[Exercise data]

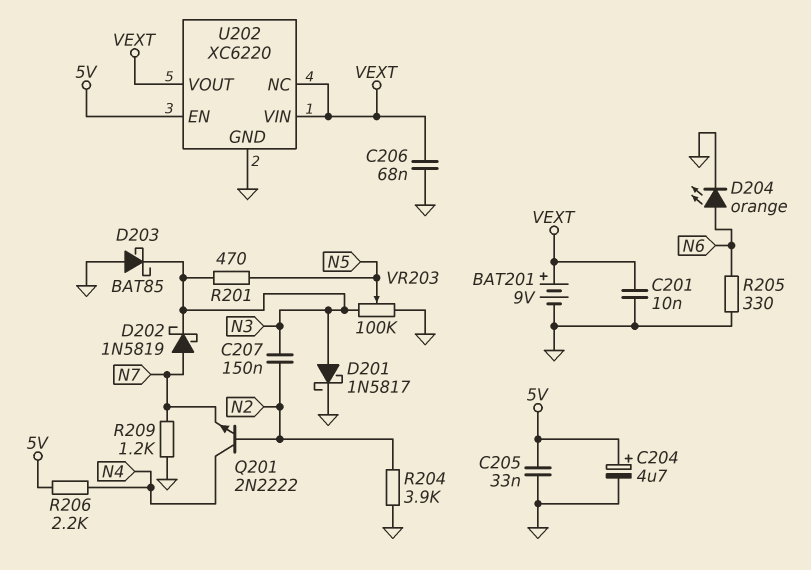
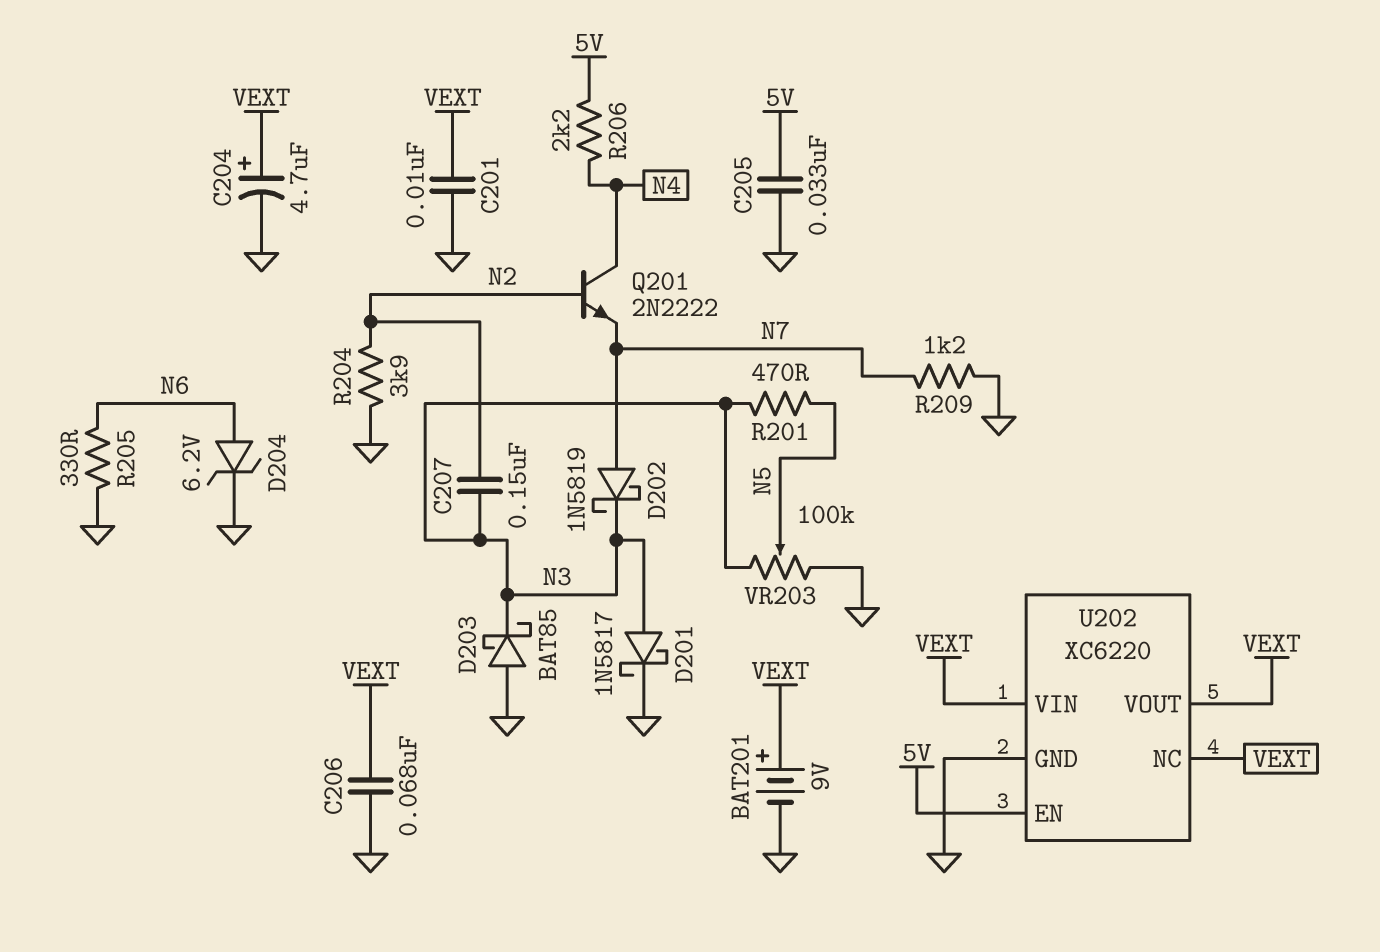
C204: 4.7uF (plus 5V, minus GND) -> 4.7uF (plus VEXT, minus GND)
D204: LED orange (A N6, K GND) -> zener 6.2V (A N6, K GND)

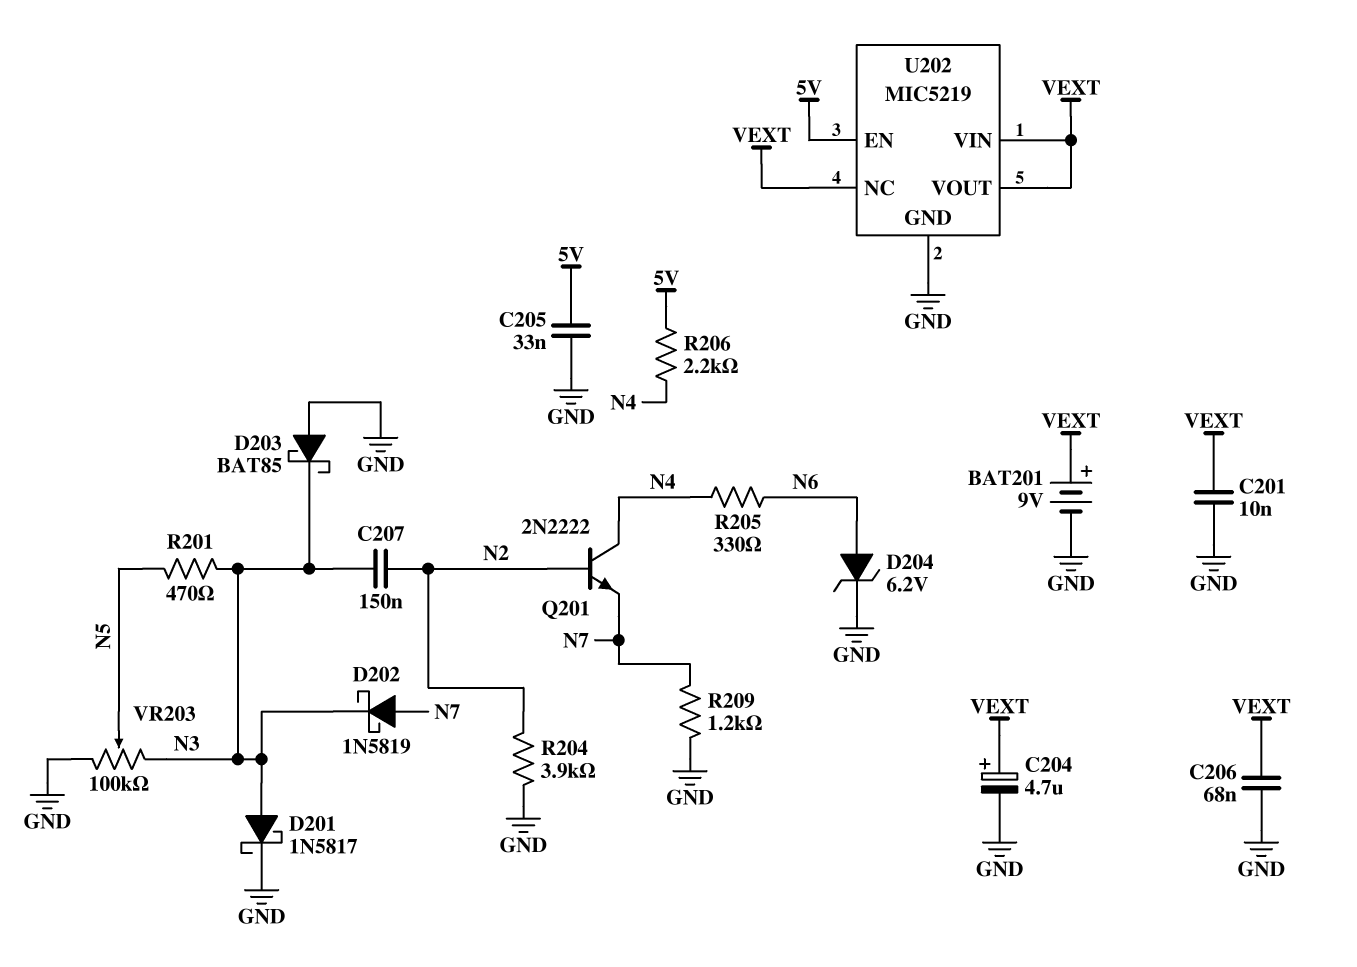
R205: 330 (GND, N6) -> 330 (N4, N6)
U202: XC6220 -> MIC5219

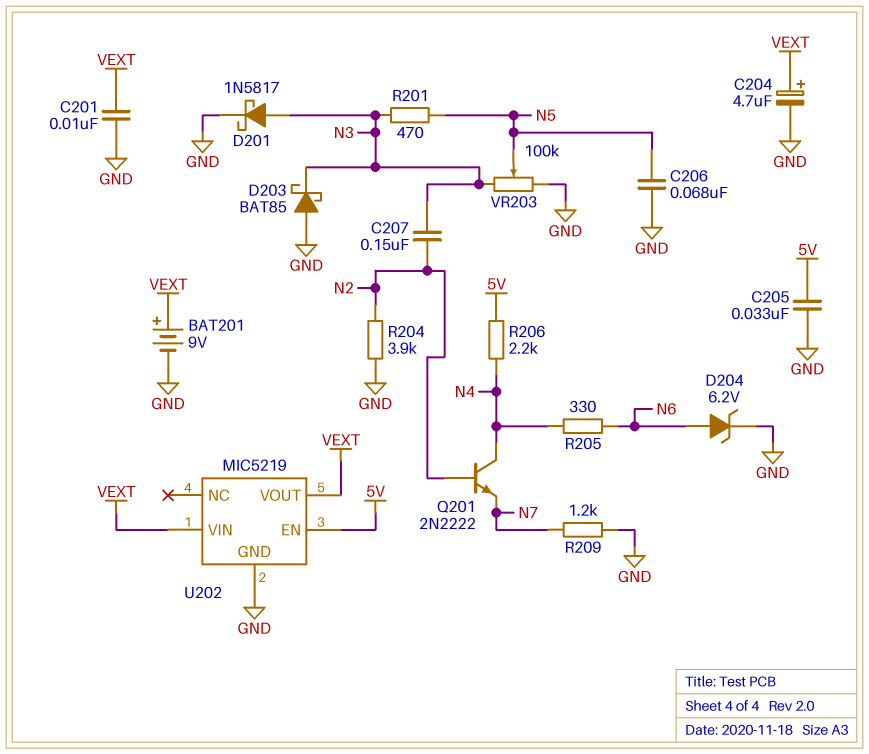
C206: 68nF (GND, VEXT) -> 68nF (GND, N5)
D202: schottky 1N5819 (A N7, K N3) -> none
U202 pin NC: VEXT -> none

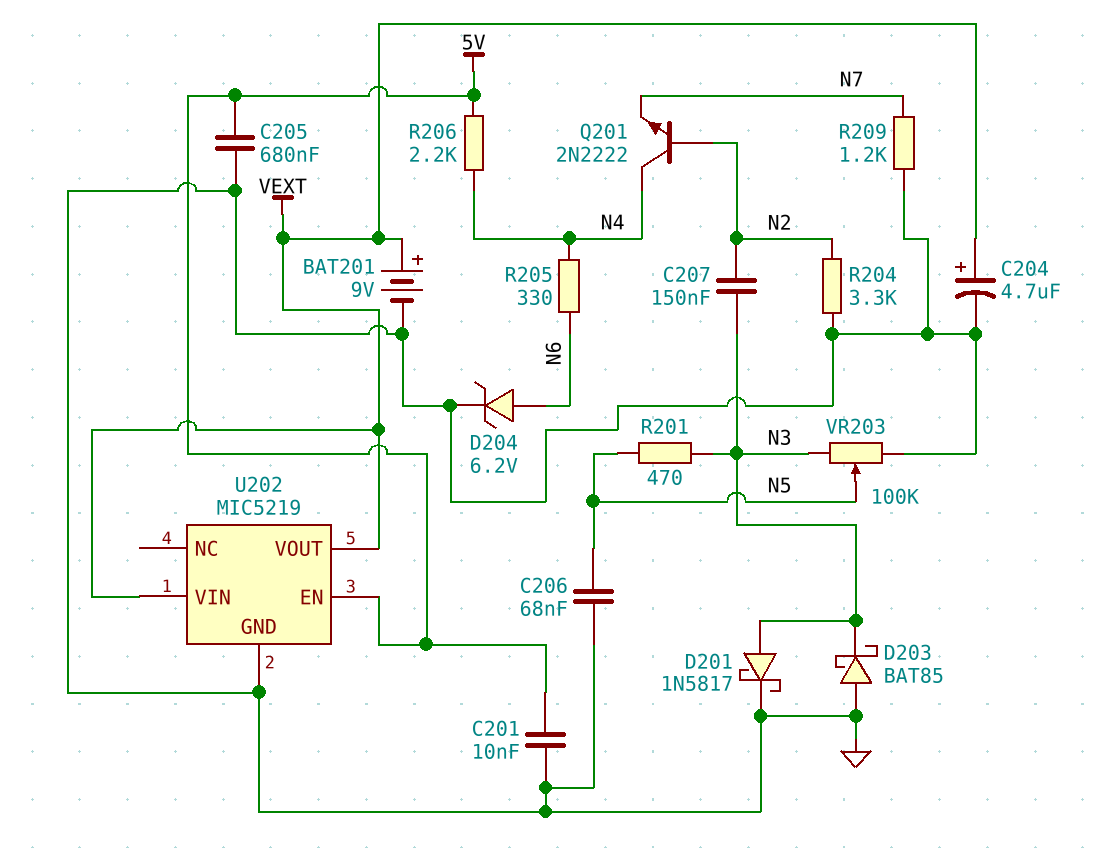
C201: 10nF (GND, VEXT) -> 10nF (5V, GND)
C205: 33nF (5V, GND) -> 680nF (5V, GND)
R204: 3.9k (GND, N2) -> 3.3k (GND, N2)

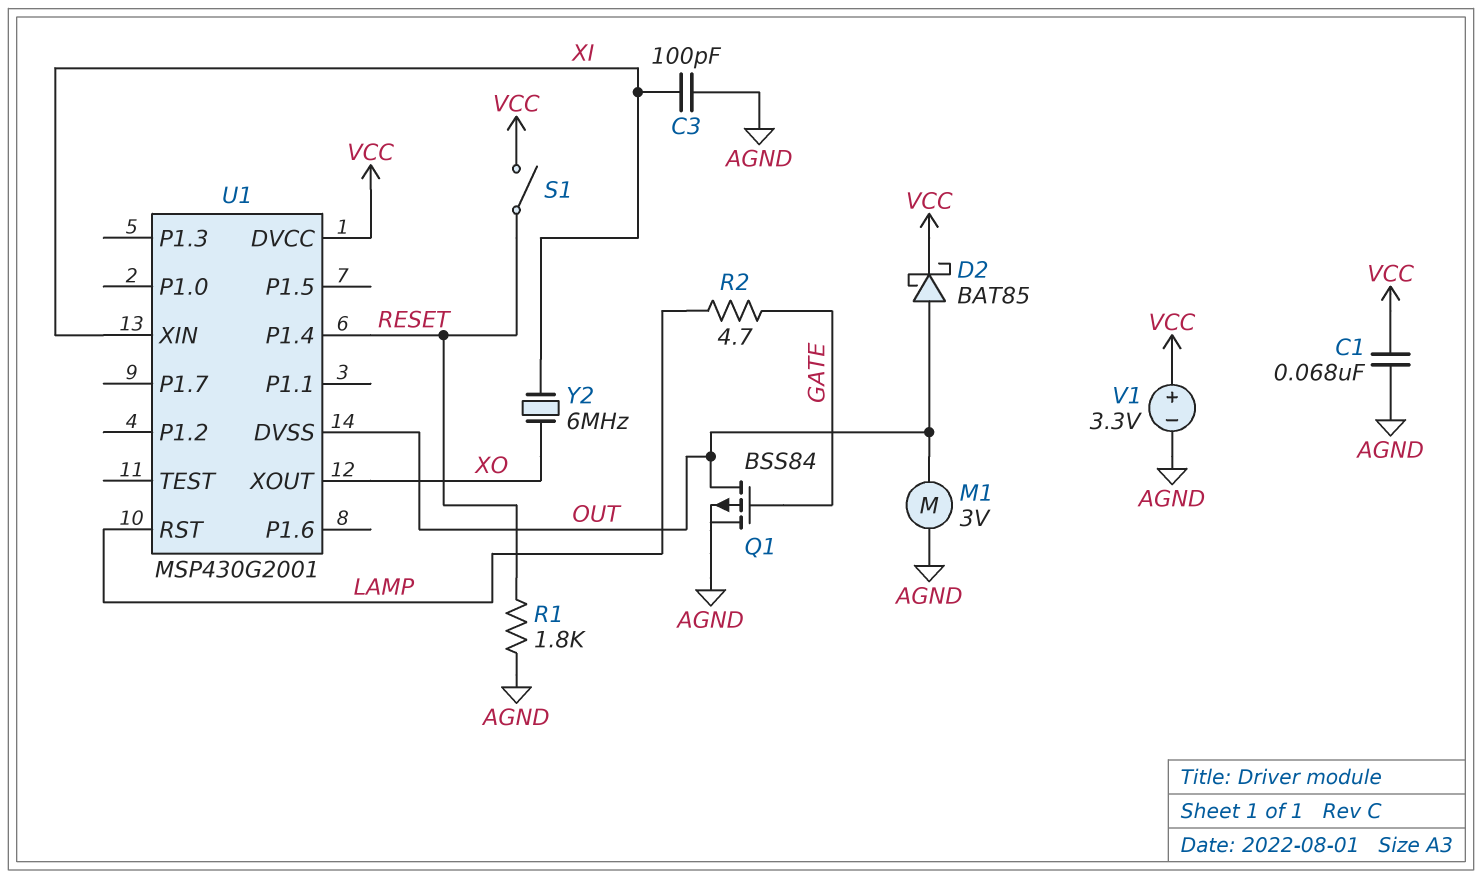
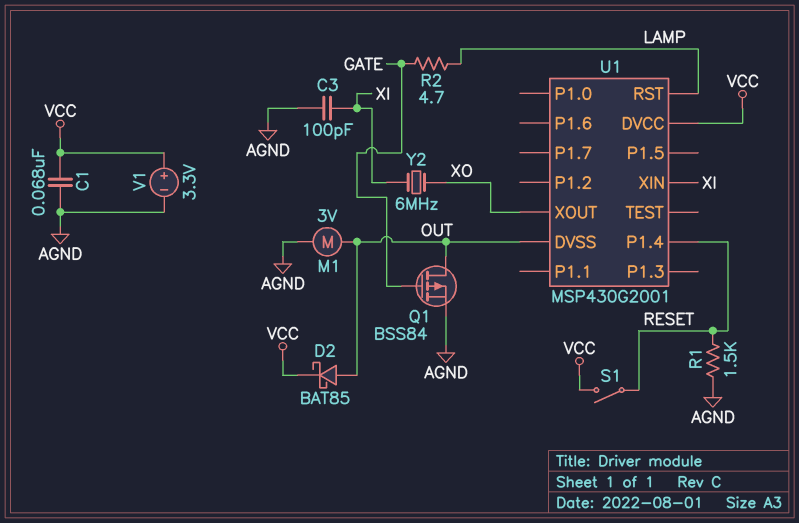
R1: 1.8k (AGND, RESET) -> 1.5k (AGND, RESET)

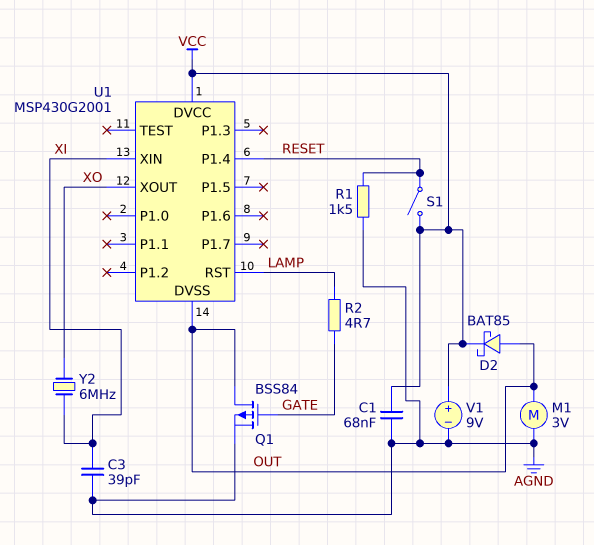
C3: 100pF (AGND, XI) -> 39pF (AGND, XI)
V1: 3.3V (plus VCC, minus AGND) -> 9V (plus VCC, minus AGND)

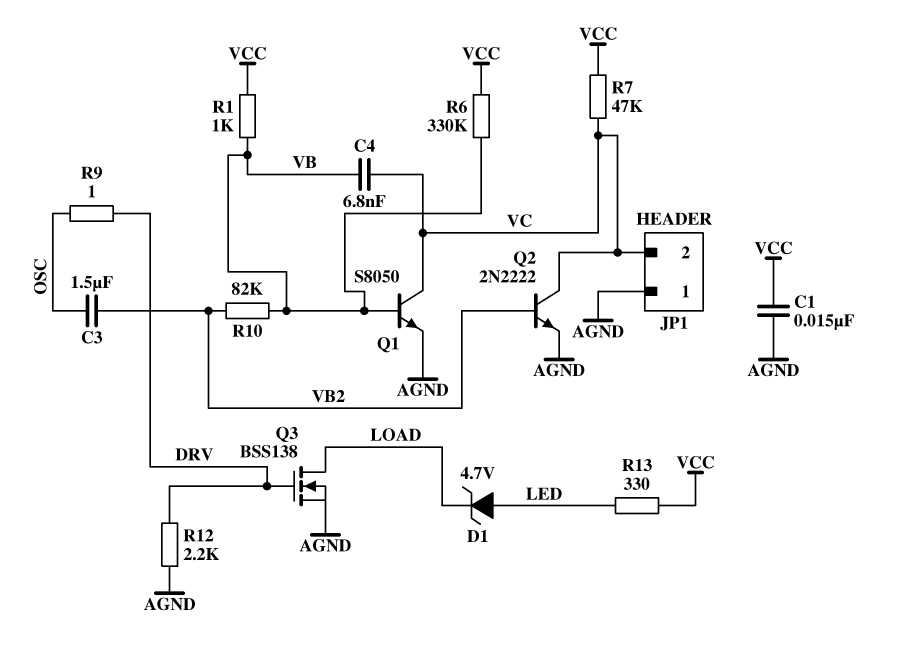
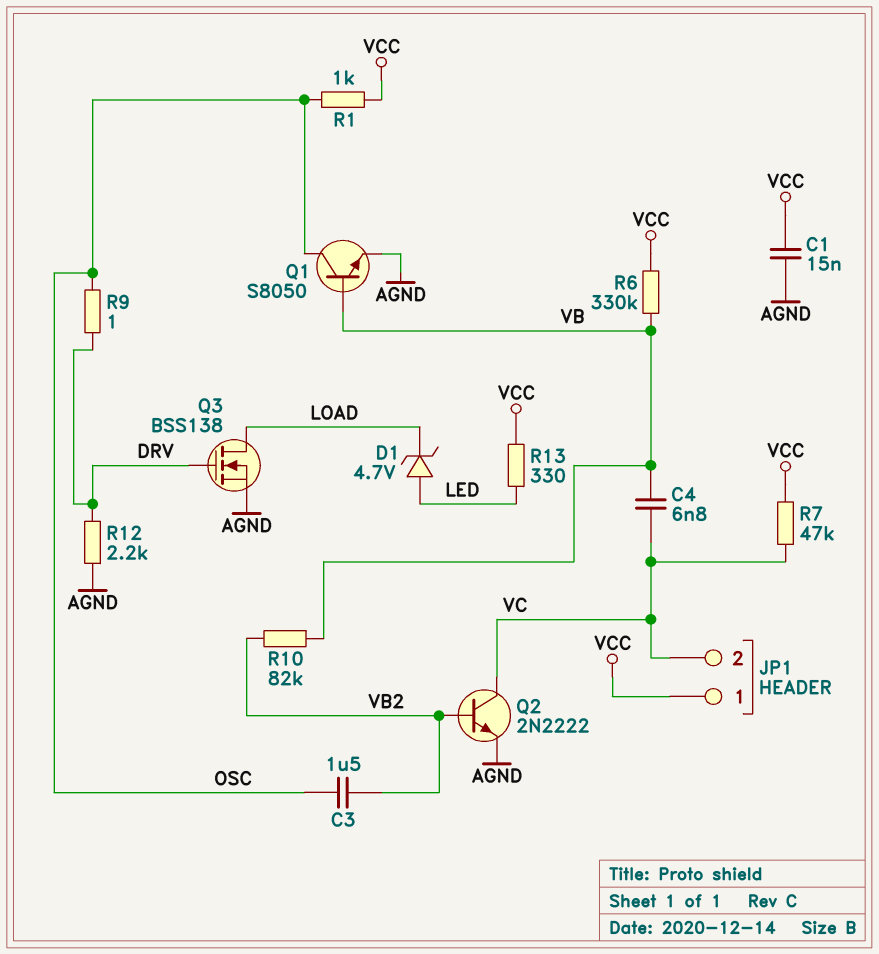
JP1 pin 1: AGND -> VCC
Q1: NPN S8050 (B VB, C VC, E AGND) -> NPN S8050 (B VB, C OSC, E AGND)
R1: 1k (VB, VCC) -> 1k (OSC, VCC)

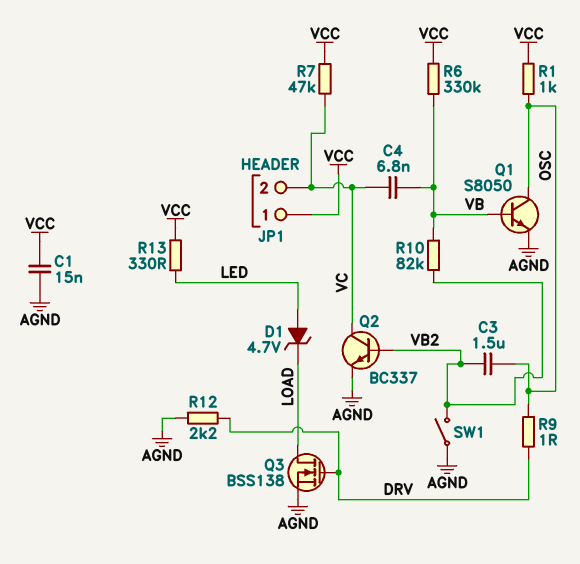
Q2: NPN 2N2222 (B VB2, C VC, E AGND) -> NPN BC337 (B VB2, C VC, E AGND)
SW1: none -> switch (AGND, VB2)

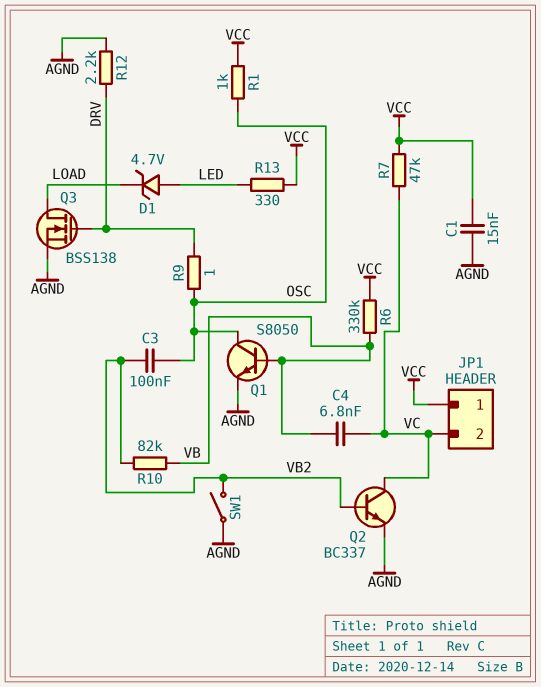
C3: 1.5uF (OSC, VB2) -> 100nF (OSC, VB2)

[/Exercise data]

What to work on - Go through the records above, find each line with the string "AGND", and copy it.

Solution to the problem -
R1: 1.8k (AGND, RESET) -> 1.5k (AGND, RESET)
C3: 100pF (AGND, XI) -> 39pF (AGND, XI)
V1: 3.3V (plus VCC, minus AGND) -> 9V (plus VCC, minus AGND)
JP1 pin 1: AGND -> VCC
Q1: NPN S8050 (B VB, C VC, E AGND) -> NPN S8050 (B VB, C OSC, E AGND)
Q2: NPN 2N2222 (B VB2, C VC, E AGND) -> NPN BC337 (B VB2, C VC, E AGND)
SW1: none -> switch (AGND, VB2)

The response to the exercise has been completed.